═══ Data listing

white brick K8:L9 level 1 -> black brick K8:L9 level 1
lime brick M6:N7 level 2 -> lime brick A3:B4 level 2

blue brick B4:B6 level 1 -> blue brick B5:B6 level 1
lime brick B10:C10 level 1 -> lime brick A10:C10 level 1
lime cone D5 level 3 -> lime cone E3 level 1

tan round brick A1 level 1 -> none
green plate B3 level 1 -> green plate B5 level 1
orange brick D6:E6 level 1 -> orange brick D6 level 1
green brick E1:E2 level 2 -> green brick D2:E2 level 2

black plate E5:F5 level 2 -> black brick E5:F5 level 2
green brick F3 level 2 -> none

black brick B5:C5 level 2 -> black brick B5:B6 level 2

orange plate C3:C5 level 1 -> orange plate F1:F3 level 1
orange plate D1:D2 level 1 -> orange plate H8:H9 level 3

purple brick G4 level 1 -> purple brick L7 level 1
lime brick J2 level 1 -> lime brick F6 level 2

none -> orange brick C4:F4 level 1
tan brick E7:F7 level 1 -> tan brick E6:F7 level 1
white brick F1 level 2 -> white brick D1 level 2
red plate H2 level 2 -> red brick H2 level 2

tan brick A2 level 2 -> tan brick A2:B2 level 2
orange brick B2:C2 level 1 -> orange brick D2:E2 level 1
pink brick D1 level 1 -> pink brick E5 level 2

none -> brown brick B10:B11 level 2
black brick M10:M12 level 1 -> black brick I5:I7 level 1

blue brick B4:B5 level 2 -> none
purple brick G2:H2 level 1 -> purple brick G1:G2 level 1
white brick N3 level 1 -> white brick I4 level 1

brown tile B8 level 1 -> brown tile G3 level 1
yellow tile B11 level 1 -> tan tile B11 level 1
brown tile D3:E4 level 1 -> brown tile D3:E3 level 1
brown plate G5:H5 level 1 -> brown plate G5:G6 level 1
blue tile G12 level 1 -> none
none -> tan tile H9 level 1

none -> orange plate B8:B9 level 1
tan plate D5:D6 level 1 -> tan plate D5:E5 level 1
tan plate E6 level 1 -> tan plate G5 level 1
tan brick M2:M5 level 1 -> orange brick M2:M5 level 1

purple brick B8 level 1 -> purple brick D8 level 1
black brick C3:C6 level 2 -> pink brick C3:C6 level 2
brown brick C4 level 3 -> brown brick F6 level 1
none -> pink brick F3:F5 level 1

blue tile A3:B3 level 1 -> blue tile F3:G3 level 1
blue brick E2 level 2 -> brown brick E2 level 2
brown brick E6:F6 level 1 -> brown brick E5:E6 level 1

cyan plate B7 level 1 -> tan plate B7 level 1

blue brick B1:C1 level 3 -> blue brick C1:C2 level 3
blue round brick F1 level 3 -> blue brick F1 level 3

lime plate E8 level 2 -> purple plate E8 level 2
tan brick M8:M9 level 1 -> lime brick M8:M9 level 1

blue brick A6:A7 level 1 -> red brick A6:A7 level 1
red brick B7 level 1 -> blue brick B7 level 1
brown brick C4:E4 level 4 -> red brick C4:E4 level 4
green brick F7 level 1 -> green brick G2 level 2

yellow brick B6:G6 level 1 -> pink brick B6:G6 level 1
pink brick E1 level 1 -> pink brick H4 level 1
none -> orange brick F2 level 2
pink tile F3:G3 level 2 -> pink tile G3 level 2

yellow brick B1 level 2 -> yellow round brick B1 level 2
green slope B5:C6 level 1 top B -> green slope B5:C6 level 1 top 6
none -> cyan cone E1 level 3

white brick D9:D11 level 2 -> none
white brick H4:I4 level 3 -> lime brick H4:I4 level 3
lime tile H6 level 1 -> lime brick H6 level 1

══════

**Your task**.
Of the entries above, repeat exactly the lines between the line with "white brick N3" and the line with "blue brick A6:A7", inclusive, and no others.

**Exercise output**.
white brick N3 level 1 -> white brick I4 level 1

brown tile B8 level 1 -> brown tile G3 level 1
yellow tile B11 level 1 -> tan tile B11 level 1
brown tile D3:E4 level 1 -> brown tile D3:E3 level 1
brown plate G5:H5 level 1 -> brown plate G5:G6 level 1
blue tile G12 level 1 -> none
none -> tan tile H9 level 1

none -> orange plate B8:B9 level 1
tan plate D5:D6 level 1 -> tan plate D5:E5 level 1
tan plate E6 level 1 -> tan plate G5 level 1
tan brick M2:M5 level 1 -> orange brick M2:M5 level 1

purple brick B8 level 1 -> purple brick D8 level 1
black brick C3:C6 level 2 -> pink brick C3:C6 level 2
brown brick C4 level 3 -> brown brick F6 level 1
none -> pink brick F3:F5 level 1

blue tile A3:B3 level 1 -> blue tile F3:G3 level 1
blue brick E2 level 2 -> brown brick E2 level 2
brown brick E6:F6 level 1 -> brown brick E5:E6 level 1

cyan plate B7 level 1 -> tan plate B7 level 1

blue brick B1:C1 level 3 -> blue brick C1:C2 level 3
blue round brick F1 level 3 -> blue brick F1 level 3

lime plate E8 level 2 -> purple plate E8 level 2
tan brick M8:M9 level 1 -> lime brick M8:M9 level 1

blue brick A6:A7 level 1 -> red brick A6:A7 level 1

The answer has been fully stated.